§ GIVEN DATA:
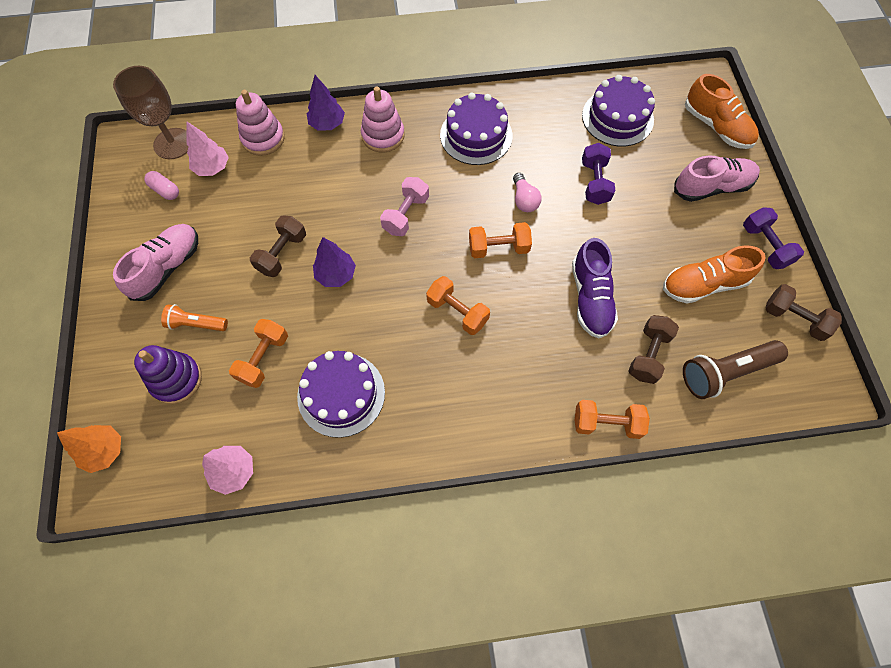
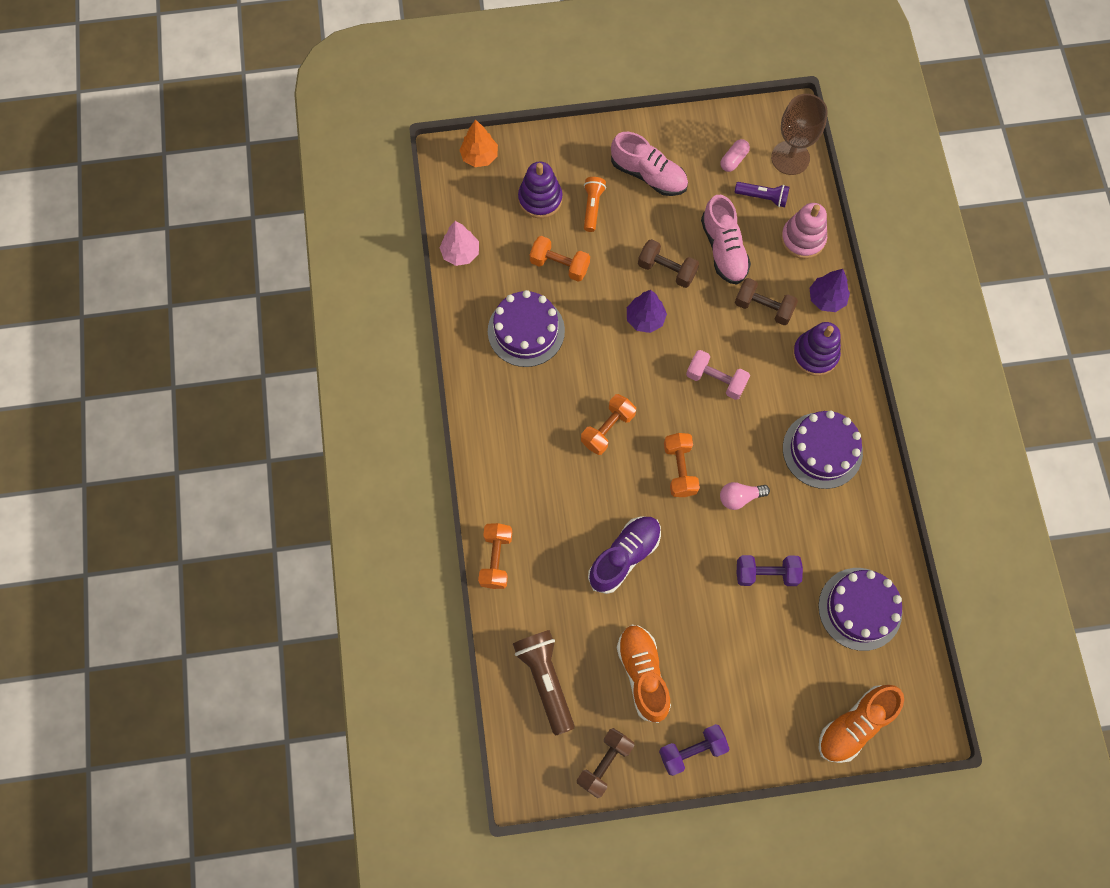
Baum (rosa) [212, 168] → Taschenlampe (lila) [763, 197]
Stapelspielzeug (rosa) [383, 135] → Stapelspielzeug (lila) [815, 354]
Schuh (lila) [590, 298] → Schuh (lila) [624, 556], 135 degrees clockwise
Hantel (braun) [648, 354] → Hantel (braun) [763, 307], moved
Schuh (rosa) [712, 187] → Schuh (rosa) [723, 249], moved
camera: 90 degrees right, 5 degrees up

§ WORK REQUEST: The required output is the lines from the one holding "Stapelspielzeug (rosa) [383, 135]" through the last line of the entries above, copied exactly.

§ RESULT BELOW:
Stapelspielzeug (rosa) [383, 135] → Stapelspielzeug (lila) [815, 354]
Schuh (lila) [590, 298] → Schuh (lila) [624, 556], 135 degrees clockwise
Hantel (braun) [648, 354] → Hantel (braun) [763, 307], moved
Schuh (rosa) [712, 187] → Schuh (rosa) [723, 249], moved
camera: 90 degrees right, 5 degrees up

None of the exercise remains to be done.